# What you are asked to do
Reproduce the records below word for word, from the first line through the last.

# Excerpted data

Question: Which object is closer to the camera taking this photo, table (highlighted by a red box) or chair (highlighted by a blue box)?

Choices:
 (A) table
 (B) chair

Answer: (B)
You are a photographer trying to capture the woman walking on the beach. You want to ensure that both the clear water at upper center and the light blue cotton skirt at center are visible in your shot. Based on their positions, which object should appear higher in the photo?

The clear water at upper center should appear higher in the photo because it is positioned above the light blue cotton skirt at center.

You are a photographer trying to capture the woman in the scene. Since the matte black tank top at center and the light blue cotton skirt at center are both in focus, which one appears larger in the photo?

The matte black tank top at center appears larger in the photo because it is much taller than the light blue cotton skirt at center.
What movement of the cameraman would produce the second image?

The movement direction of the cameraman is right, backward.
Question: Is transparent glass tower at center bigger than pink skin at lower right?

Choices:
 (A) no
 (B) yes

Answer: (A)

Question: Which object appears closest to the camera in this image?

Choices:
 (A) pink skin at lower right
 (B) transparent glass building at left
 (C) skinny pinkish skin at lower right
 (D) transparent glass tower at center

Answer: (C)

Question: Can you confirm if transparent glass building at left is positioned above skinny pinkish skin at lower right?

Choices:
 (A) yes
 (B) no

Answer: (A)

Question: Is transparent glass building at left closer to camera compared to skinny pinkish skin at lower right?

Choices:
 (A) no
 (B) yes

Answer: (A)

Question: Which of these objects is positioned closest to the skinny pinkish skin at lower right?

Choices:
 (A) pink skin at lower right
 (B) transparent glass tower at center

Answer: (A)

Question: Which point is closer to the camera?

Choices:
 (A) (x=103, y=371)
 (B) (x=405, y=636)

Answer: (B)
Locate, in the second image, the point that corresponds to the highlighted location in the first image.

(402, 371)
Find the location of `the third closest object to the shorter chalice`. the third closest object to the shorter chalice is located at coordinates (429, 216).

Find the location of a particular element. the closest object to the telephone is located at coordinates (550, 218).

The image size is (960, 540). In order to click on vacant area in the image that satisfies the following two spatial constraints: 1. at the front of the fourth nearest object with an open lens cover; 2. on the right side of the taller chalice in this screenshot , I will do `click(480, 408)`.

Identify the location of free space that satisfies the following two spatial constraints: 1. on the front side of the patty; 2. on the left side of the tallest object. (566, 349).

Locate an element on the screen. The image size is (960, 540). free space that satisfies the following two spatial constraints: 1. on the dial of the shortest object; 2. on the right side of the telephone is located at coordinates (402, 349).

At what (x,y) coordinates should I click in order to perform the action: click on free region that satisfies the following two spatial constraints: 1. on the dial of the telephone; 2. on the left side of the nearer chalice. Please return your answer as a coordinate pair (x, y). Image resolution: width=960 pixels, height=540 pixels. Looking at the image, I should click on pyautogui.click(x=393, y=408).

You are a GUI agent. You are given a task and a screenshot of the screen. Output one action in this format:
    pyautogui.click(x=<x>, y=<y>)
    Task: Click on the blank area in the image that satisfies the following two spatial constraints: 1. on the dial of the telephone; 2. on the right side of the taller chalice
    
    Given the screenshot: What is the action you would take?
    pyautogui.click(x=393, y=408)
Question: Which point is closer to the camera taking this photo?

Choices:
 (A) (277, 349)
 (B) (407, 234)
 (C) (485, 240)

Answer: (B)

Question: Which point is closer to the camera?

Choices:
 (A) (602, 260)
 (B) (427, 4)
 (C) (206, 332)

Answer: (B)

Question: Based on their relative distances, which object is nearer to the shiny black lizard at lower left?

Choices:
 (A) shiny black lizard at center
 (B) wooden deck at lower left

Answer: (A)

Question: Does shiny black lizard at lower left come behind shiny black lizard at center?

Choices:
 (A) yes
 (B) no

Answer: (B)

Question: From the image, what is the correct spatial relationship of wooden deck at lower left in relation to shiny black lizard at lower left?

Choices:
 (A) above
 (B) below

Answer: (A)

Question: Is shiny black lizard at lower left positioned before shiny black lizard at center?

# Solution to this problem
Question: Which object is closer to the camera taking this photo, table (highlighted by a red box) or chair (highlighted by a blue box)?

Choices:
 (A) table
 (B) chair

Answer: (B)
You are a photographer trying to capture the woman walking on the beach. You want to ensure that both the clear water at upper center and the light blue cotton skirt at center are visible in your shot. Based on their positions, which object should appear higher in the photo?

The clear water at upper center should appear higher in the photo because it is positioned above the light blue cotton skirt at center.

You are a photographer trying to capture the woman in the scene. Since the matte black tank top at center and the light blue cotton skirt at center are both in focus, which one appears larger in the photo?

The matte black tank top at center appears larger in the photo because it is much taller than the light blue cotton skirt at center.
What movement of the cameraman would produce the second image?

The movement direction of the cameraman is right, backward.
Question: Is transparent glass tower at center bigger than pink skin at lower right?

Choices:
 (A) no
 (B) yes

Answer: (A)

Question: Which object appears closest to the camera in this image?

Choices:
 (A) pink skin at lower right
 (B) transparent glass building at left
 (C) skinny pinkish skin at lower right
 (D) transparent glass tower at center

Answer: (C)

Question: Can you confirm if transparent glass building at left is positioned above skinny pinkish skin at lower right?

Choices:
 (A) yes
 (B) no

Answer: (A)

Question: Is transparent glass building at left closer to camera compared to skinny pinkish skin at lower right?

Choices:
 (A) no
 (B) yes

Answer: (A)

Question: Which of these objects is positioned closest to the skinny pinkish skin at lower right?

Choices:
 (A) pink skin at lower right
 (B) transparent glass tower at center

Answer: (A)

Question: Which point is closer to the camera?

Choices:
 (A) (x=103, y=371)
 (B) (x=405, y=636)

Answer: (B)
Locate, in the second image, the point that corresponds to the highlighted location in the first image.

(402, 371)
Find the location of `the third closest object to the shorter chalice`. the third closest object to the shorter chalice is located at coordinates (429, 216).

Find the location of a particular element. the closest object to the telephone is located at coordinates (550, 218).

The image size is (960, 540). In order to click on vacant area in the image that satisfies the following two spatial constraints: 1. at the front of the fourth nearest object with an open lens cover; 2. on the right side of the taller chalice in this screenshot , I will do `click(480, 408)`.

Identify the location of free space that satisfies the following two spatial constraints: 1. on the front side of the patty; 2. on the left side of the tallest object. (566, 349).

Locate an element on the screen. The image size is (960, 540). free space that satisfies the following two spatial constraints: 1. on the dial of the shortest object; 2. on the right side of the telephone is located at coordinates (402, 349).

At what (x,y) coordinates should I click in order to perform the action: click on free region that satisfies the following two spatial constraints: 1. on the dial of the telephone; 2. on the left side of the nearer chalice. Please return your answer as a coordinate pair (x, y). Image resolution: width=960 pixels, height=540 pixels. Looking at the image, I should click on pyautogui.click(x=393, y=408).

You are a GUI agent. You are given a task and a screenshot of the screen. Output one action in this format:
    pyautogui.click(x=<x>, y=<y>)
    Task: Click on the blank area in the image that satisfies the following two spatial constraints: 1. on the dial of the telephone; 2. on the right side of the taller chalice
    
    Given the screenshot: What is the action you would take?
    pyautogui.click(x=393, y=408)
Question: Which point is closer to the camera taking this photo?

Choices:
 (A) (277, 349)
 (B) (407, 234)
 (C) (485, 240)

Answer: (B)

Question: Which point is closer to the camera?

Choices:
 (A) (602, 260)
 (B) (427, 4)
 (C) (206, 332)

Answer: (B)

Question: Based on their relative distances, which object is nearer to the shiny black lizard at lower left?

Choices:
 (A) shiny black lizard at center
 (B) wooden deck at lower left

Answer: (A)

Question: Does shiny black lizard at lower left come behind shiny black lizard at center?

Choices:
 (A) yes
 (B) no

Answer: (B)

Question: From the image, what is the correct spatial relationship of wooden deck at lower left in relation to shiny black lizard at lower left?

Choices:
 (A) above
 (B) below

Answer: (A)

Question: Is shiny black lizard at lower left positioned before shiny black lizard at center?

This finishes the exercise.